### Instructions for the task
Retype each entry exactly as written, and keep the pictures out of the copy.

### Data for analysis
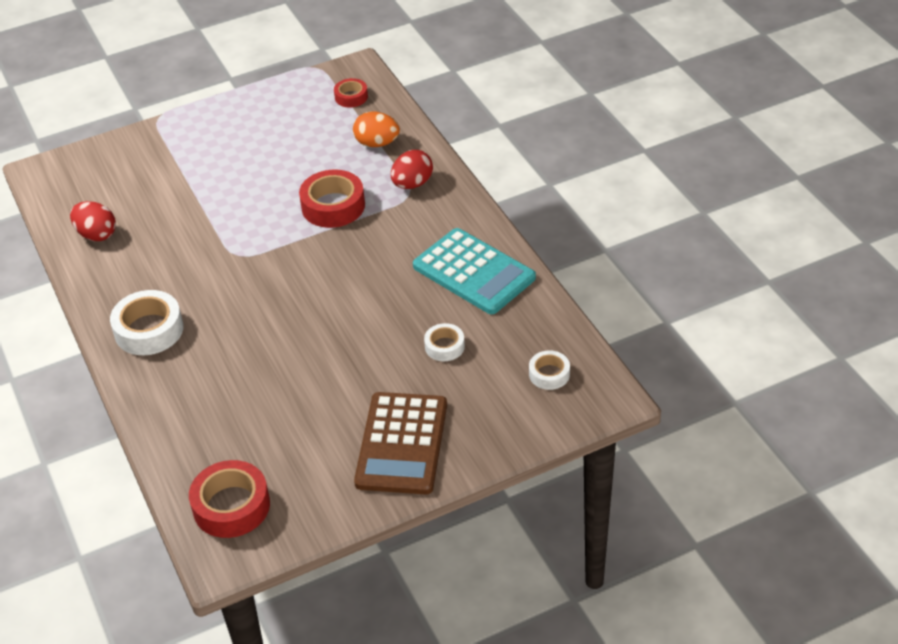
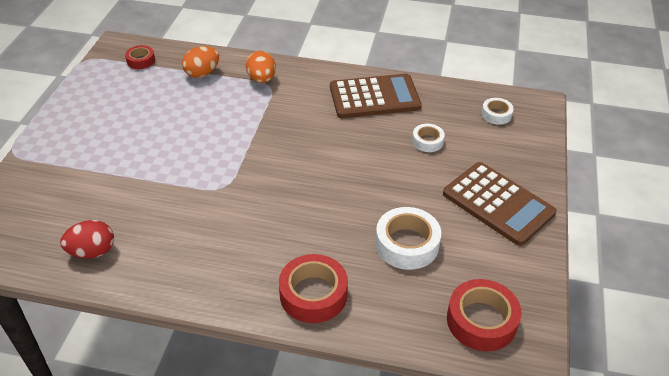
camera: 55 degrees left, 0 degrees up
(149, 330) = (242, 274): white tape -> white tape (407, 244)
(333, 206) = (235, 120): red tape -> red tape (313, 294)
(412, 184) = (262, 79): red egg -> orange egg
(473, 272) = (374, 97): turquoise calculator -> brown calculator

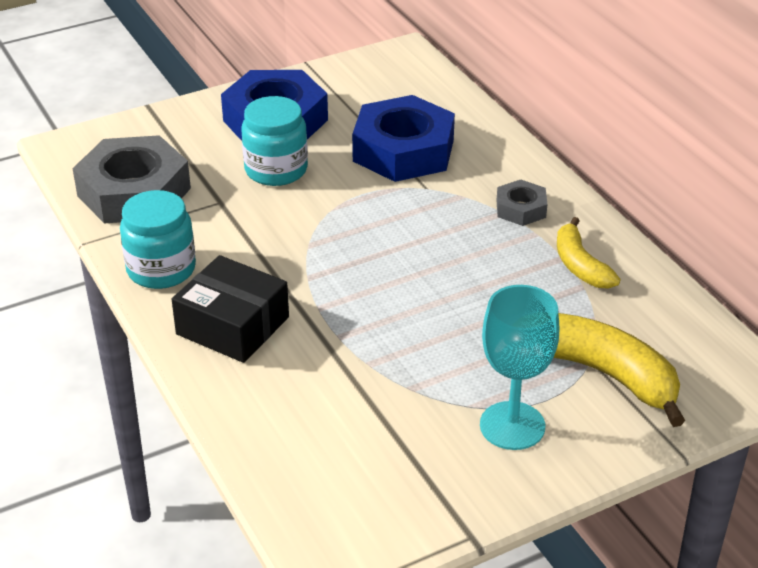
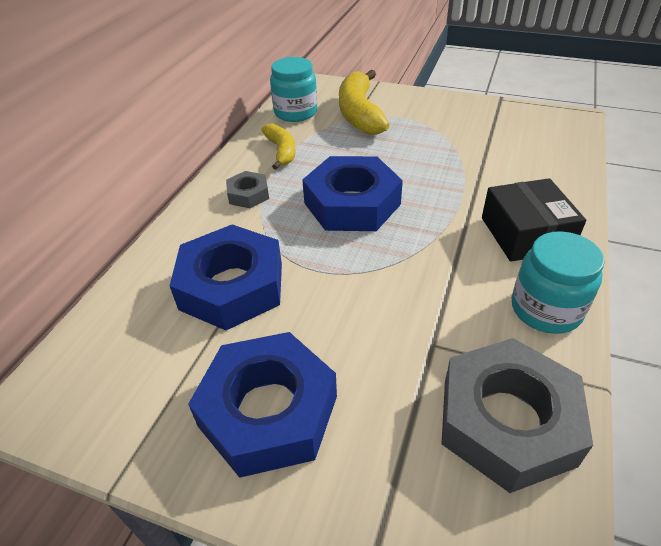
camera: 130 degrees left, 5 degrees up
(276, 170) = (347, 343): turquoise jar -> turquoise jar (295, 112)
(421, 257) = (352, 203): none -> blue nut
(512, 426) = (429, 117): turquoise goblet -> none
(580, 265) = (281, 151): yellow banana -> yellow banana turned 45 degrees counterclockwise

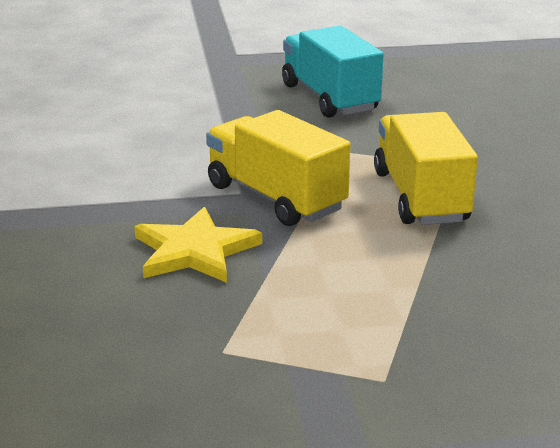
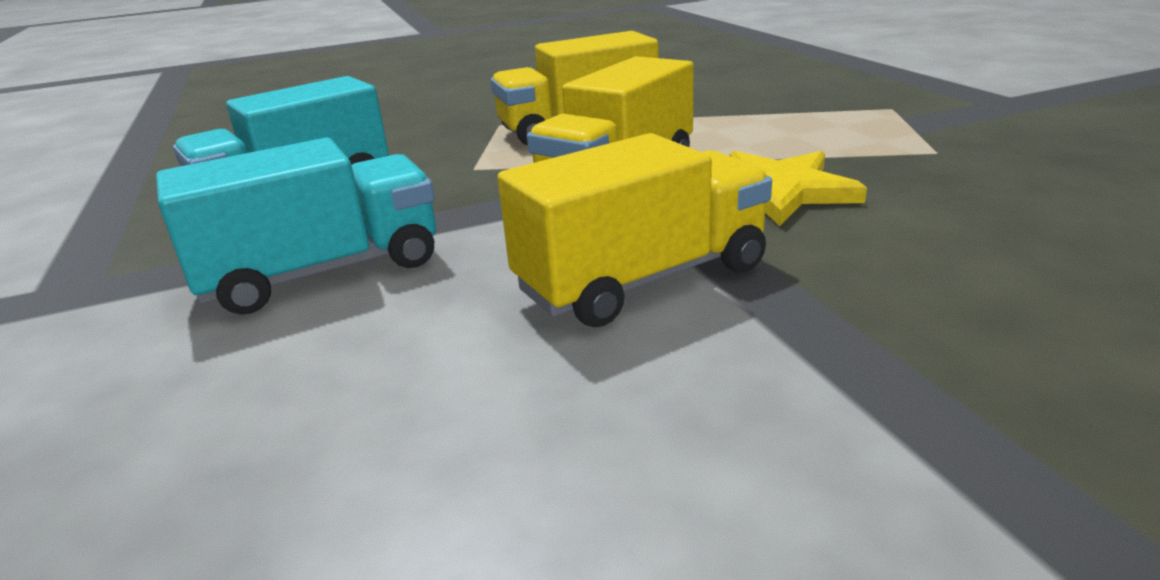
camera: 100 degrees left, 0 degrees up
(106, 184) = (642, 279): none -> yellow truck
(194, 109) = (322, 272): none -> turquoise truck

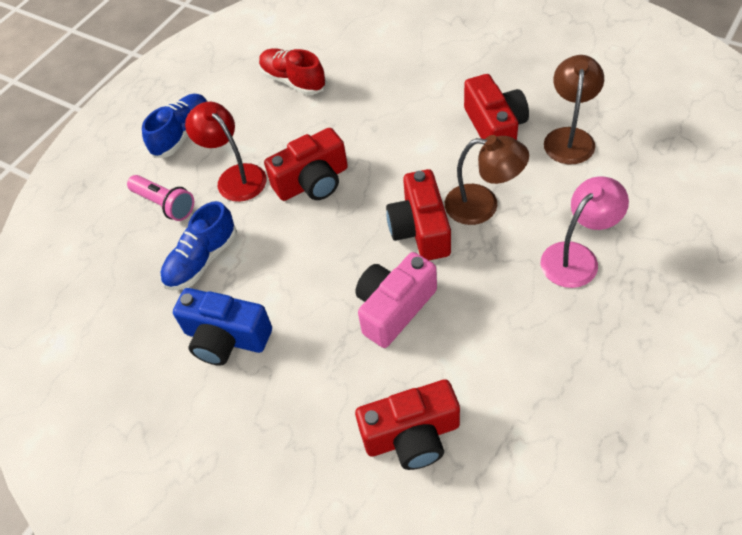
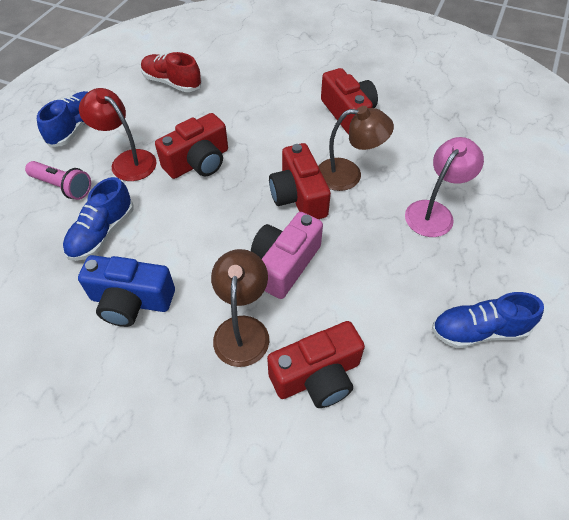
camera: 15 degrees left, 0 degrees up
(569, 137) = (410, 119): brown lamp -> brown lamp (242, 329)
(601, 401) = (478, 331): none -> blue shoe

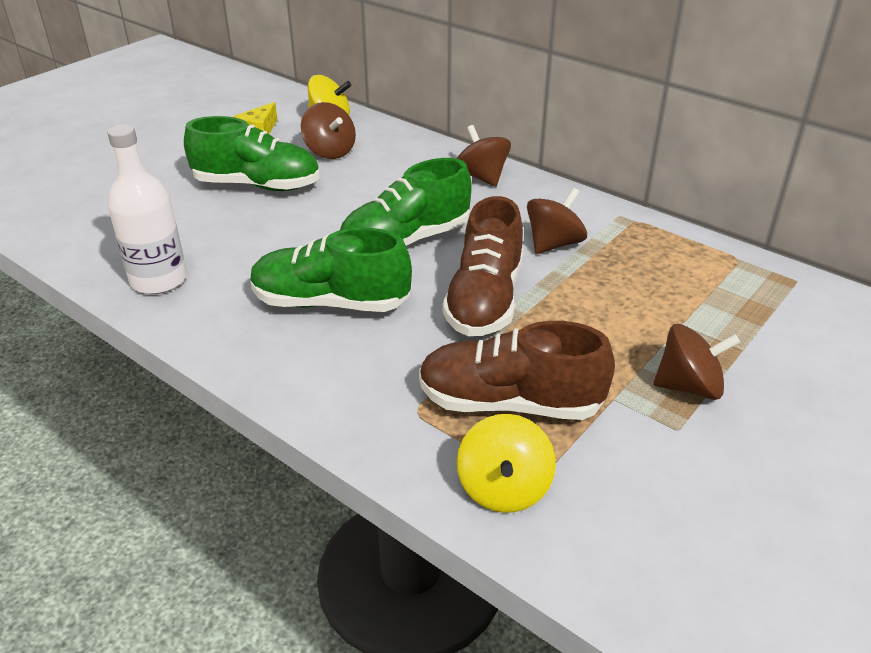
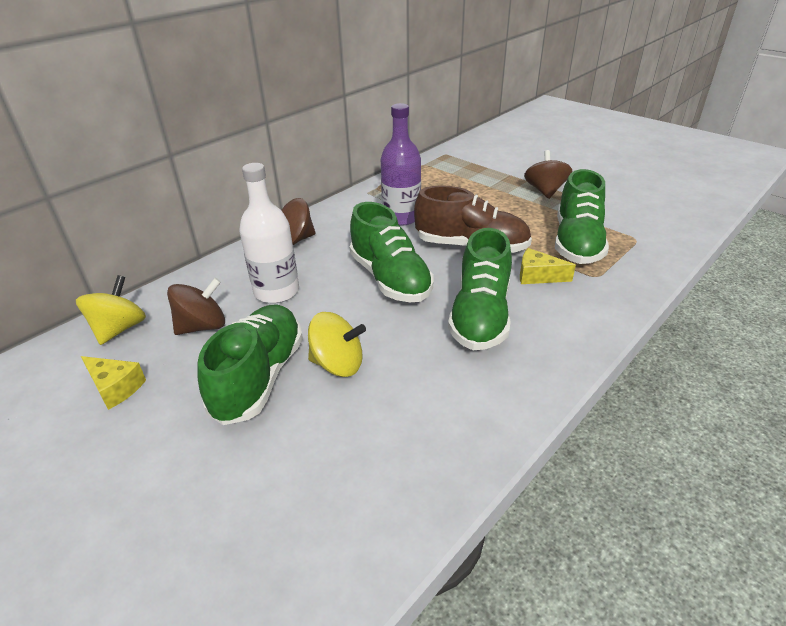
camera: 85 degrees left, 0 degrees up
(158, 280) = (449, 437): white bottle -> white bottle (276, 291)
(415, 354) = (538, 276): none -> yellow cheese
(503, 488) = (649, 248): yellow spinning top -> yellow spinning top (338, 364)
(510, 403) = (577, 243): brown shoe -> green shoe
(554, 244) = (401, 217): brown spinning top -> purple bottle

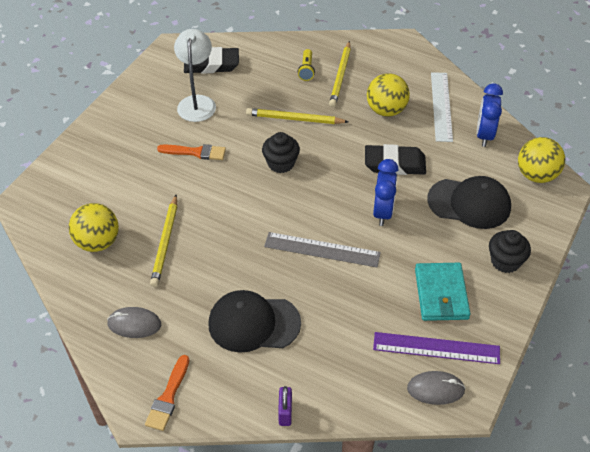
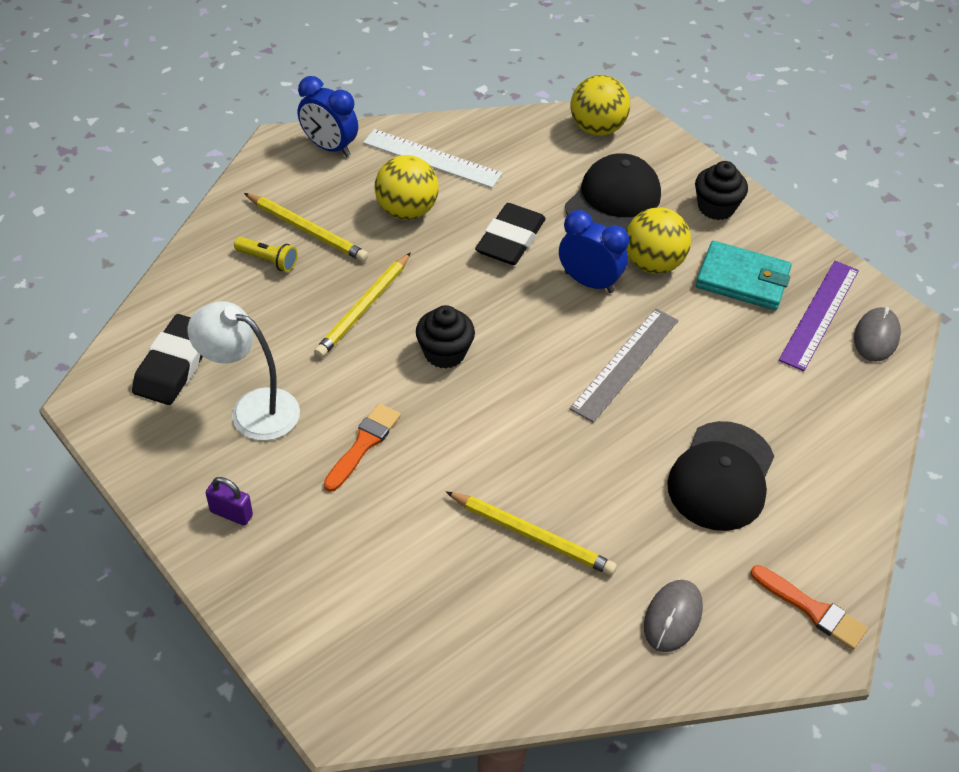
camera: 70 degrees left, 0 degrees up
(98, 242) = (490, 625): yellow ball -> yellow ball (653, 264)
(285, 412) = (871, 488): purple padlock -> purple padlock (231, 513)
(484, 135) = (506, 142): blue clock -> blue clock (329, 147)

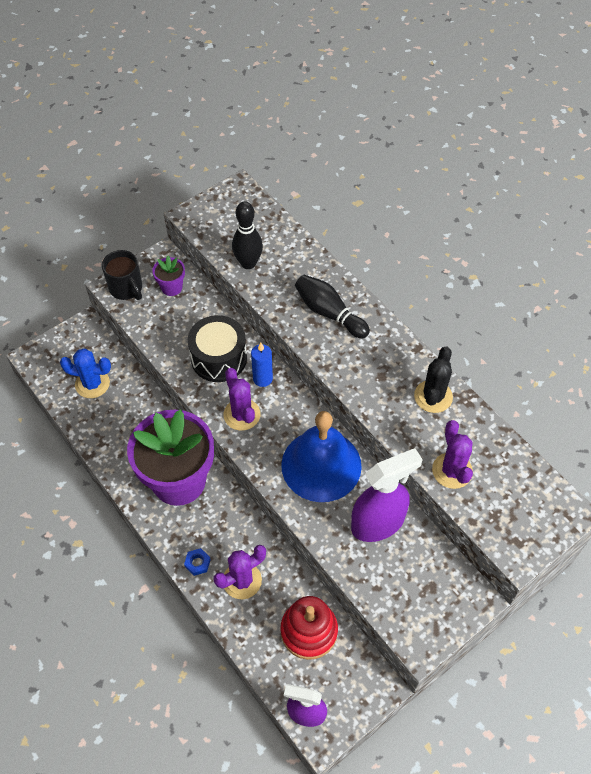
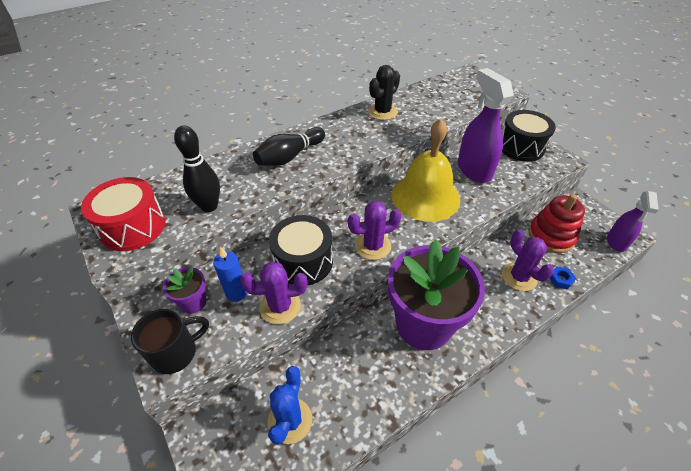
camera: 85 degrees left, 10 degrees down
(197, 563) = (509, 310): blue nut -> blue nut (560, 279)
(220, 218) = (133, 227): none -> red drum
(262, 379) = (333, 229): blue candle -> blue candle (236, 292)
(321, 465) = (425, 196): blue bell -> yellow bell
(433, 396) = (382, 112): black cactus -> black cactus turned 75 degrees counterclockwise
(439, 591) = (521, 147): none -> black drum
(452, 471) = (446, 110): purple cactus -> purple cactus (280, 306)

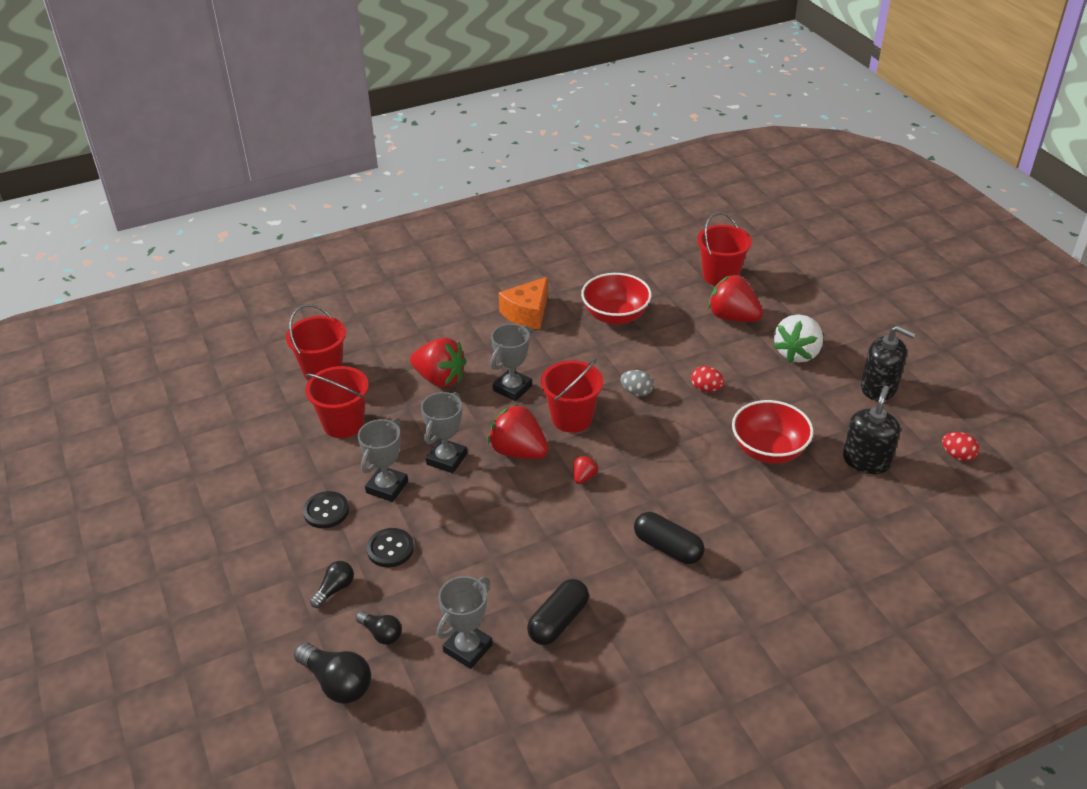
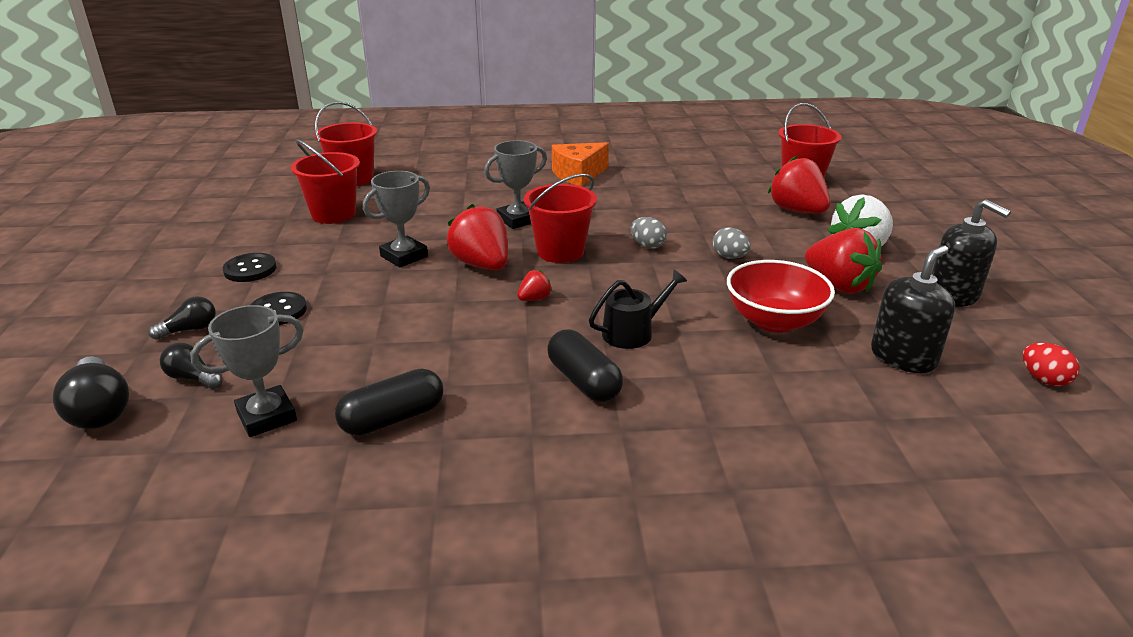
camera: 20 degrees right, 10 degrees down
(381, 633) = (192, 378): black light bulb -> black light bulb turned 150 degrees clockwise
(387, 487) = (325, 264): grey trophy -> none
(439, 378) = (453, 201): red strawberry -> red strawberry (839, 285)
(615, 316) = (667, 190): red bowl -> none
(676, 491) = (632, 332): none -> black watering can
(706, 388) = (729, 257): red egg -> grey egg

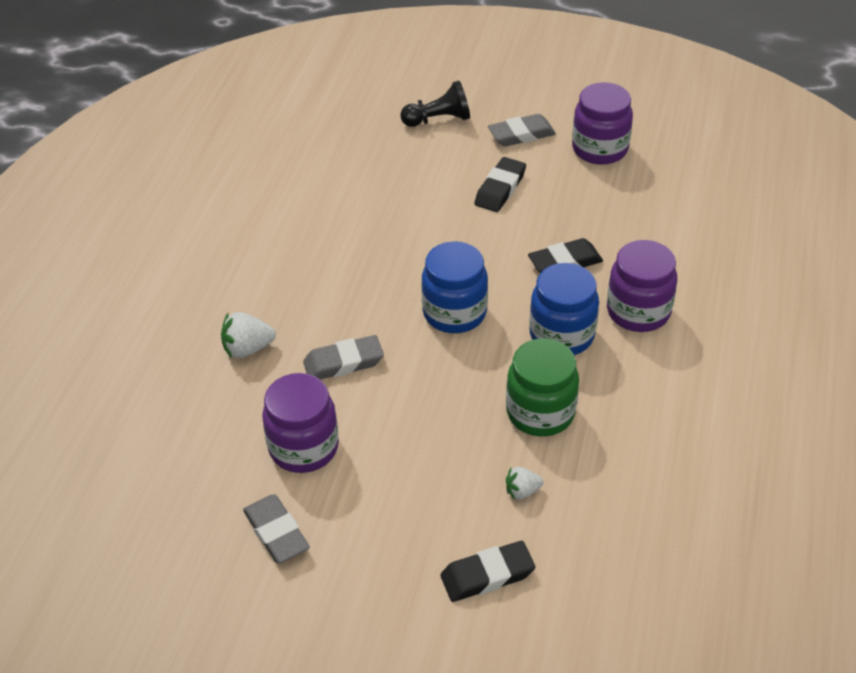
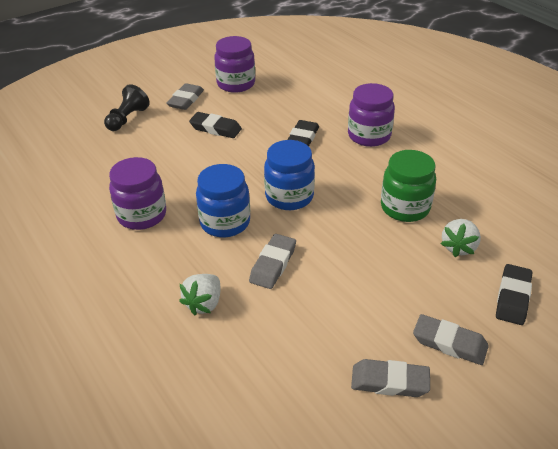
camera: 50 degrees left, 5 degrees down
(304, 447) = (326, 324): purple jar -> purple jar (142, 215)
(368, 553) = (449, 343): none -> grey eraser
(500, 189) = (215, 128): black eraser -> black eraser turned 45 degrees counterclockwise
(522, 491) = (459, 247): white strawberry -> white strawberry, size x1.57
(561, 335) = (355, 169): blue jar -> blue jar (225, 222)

### Result
camera: 55 degrees left, 0 degrees up
(149, 330) = (242, 274): white tape -> white tape (407, 244)
(333, 206) = (235, 120): red tape -> red tape (313, 294)
(412, 184) = (262, 79): red egg -> orange egg
(473, 272) = (374, 97): turquoise calculator -> brown calculator

camera: 130 degrees left, 5 degrees up
(276, 170) = (347, 343): turquoise jar -> turquoise jar (295, 112)
(421, 257) = (352, 203): none -> blue nut
(512, 426) = (429, 117): turquoise goblet -> none
(580, 265) = (281, 151): yellow banana -> yellow banana turned 45 degrees counterclockwise

camera: 100 degrees left, 0 degrees up
(106, 184) = (642, 279): none -> yellow truck
(194, 109) = (322, 272): none -> turquoise truck

camera: 15 degrees left, 0 degrees up
(569, 137) = (410, 119): brown lamp -> brown lamp (242, 329)
(601, 401) = (478, 331): none -> blue shoe

camera: 85 degrees left, 0 degrees up
(158, 280) = (449, 437): white bottle -> white bottle (276, 291)
(415, 354) = (538, 276): none -> yellow cheese
(503, 488) = (649, 248): yellow spinning top -> yellow spinning top (338, 364)
(510, 403) = (577, 243): brown shoe -> green shoe
(554, 244) = (401, 217): brown spinning top -> purple bottle

camera: 70 degrees left, 0 degrees up
(98, 242) = (490, 625): yellow ball -> yellow ball (653, 264)
(285, 412) = (871, 488): purple padlock -> purple padlock (231, 513)
(484, 135) = (506, 142): blue clock -> blue clock (329, 147)

camera: 85 degrees left, 10 degrees down
(197, 563) = (509, 310): blue nut -> blue nut (560, 279)
(220, 218) = (133, 227): none -> red drum
(262, 379) = (333, 229): blue candle -> blue candle (236, 292)
(321, 465) = (425, 196): blue bell -> yellow bell
(433, 396) = (382, 112): black cactus -> black cactus turned 75 degrees counterclockwise
(439, 591) = (521, 147): none -> black drum
(452, 471) = (446, 110): purple cactus -> purple cactus (280, 306)

camera: 20 degrees right, 10 degrees down
(381, 633) = (192, 378): black light bulb -> black light bulb turned 150 degrees clockwise
(387, 487) = (325, 264): grey trophy -> none
(439, 378) = (453, 201): red strawberry -> red strawberry (839, 285)
(615, 316) = (667, 190): red bowl -> none
(676, 491) = (632, 332): none -> black watering can
(706, 388) = (729, 257): red egg -> grey egg

camera: 50 degrees left, 5 degrees down
(304, 447) = (326, 324): purple jar -> purple jar (142, 215)
(368, 553) = (449, 343): none -> grey eraser
(500, 189) = (215, 128): black eraser -> black eraser turned 45 degrees counterclockwise
(522, 491) = (459, 247): white strawberry -> white strawberry, size x1.57
(561, 335) = (355, 169): blue jar -> blue jar (225, 222)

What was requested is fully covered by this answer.